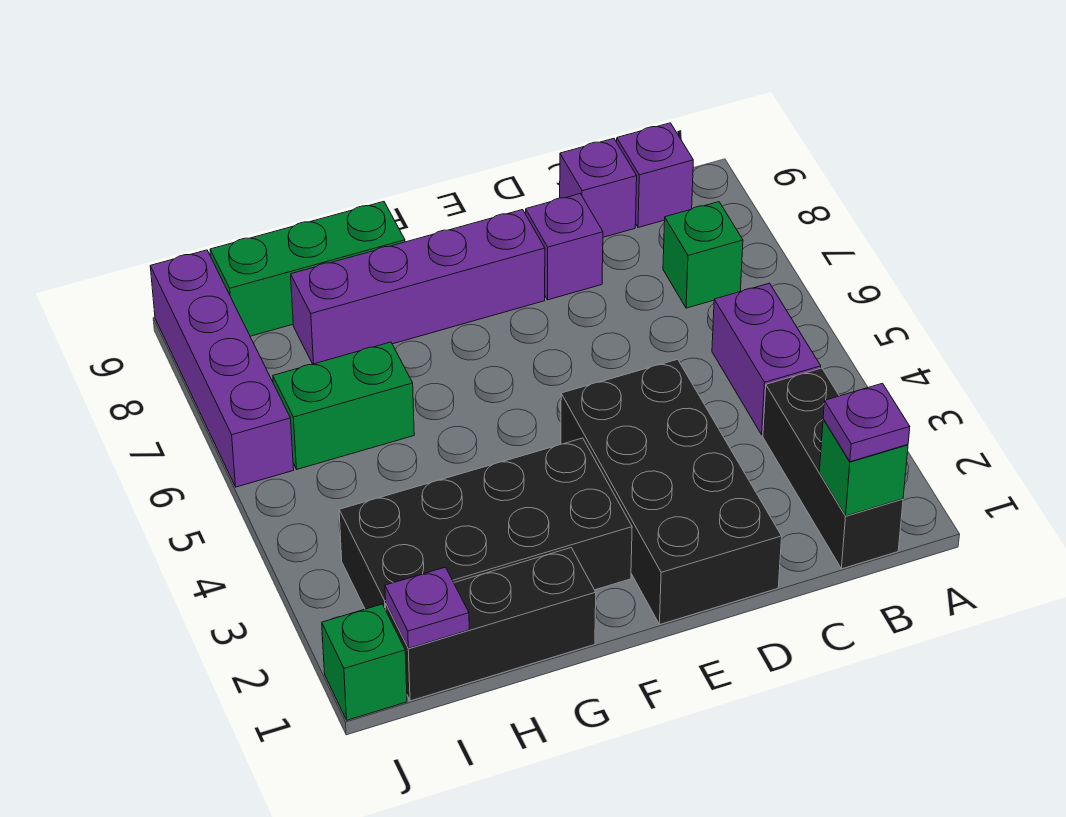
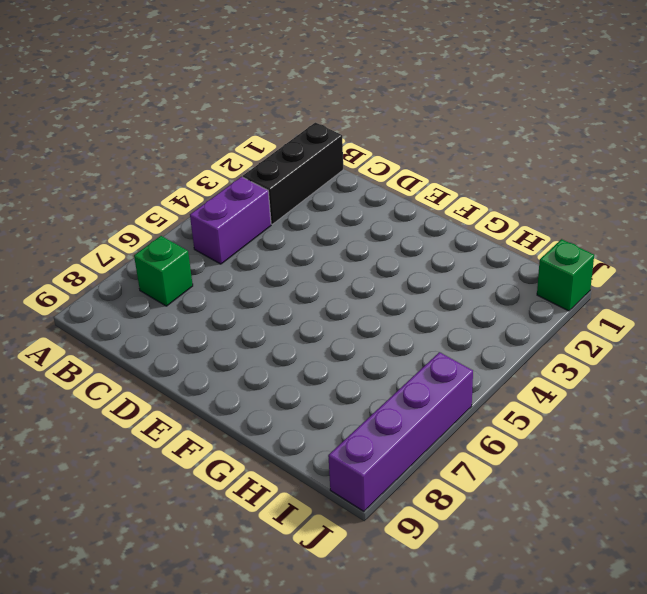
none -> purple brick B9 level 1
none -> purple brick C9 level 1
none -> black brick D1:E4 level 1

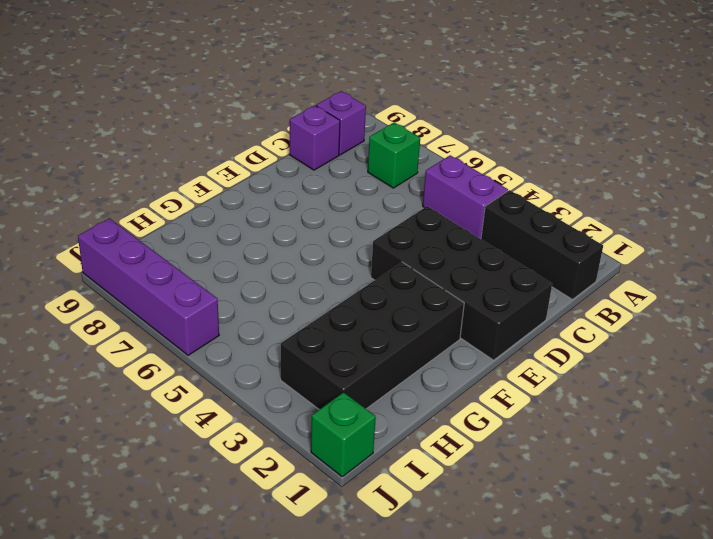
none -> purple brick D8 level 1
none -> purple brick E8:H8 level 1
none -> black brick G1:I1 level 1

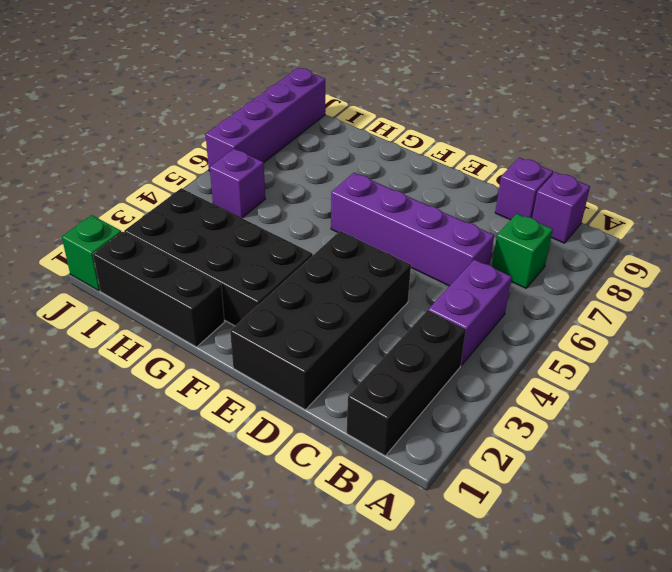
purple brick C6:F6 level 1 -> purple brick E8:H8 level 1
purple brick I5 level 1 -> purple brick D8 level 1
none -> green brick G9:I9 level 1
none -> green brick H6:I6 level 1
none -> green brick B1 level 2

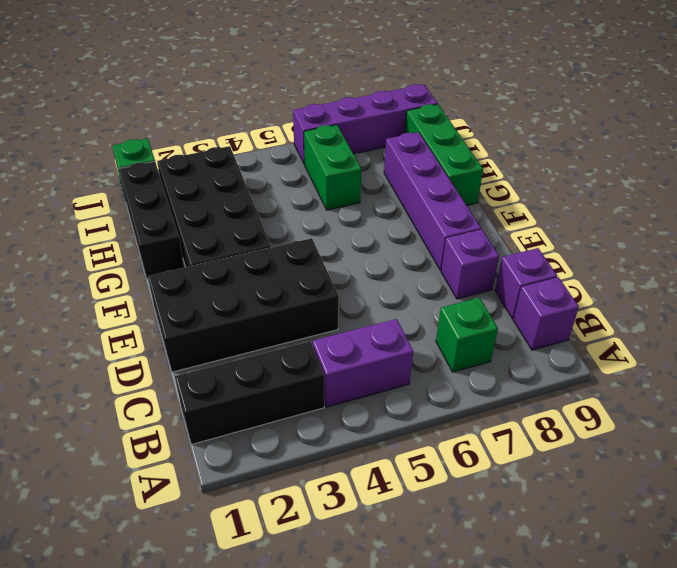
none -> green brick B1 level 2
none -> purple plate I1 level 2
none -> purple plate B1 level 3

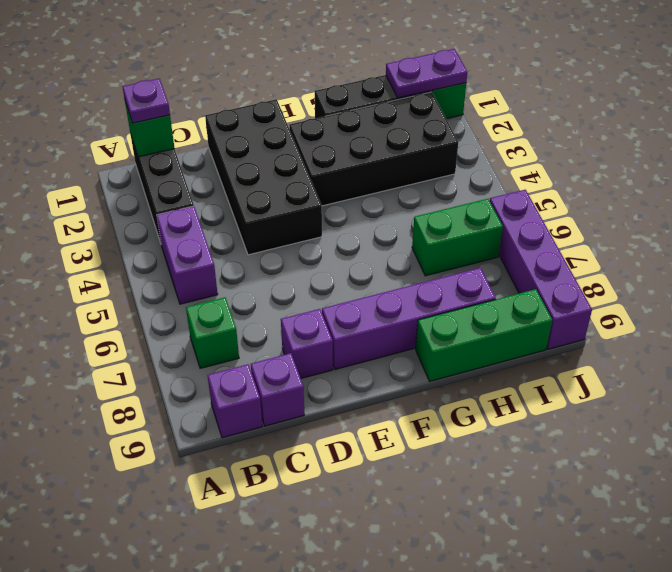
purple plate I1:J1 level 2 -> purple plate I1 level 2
┄┄┄┄┄┄┄┄┄┄
> **Task objective**: Every entry above is to be transcribed exactly, with all pictures left out.

> **Task output**:
none -> purple brick B9 level 1
none -> purple brick C9 level 1
none -> black brick D1:E4 level 1

none -> purple brick D8 level 1
none -> purple brick E8:H8 level 1
none -> black brick G1:I1 level 1

purple brick C6:F6 level 1 -> purple brick E8:H8 level 1
purple brick I5 level 1 -> purple brick D8 level 1
none -> green brick G9:I9 level 1
none -> green brick H6:I6 level 1
none -> green brick B1 level 2

none -> green brick B1 level 2
none -> purple plate I1 level 2
none -> purple plate B1 level 3

purple plate I1:J1 level 2 -> purple plate I1 level 2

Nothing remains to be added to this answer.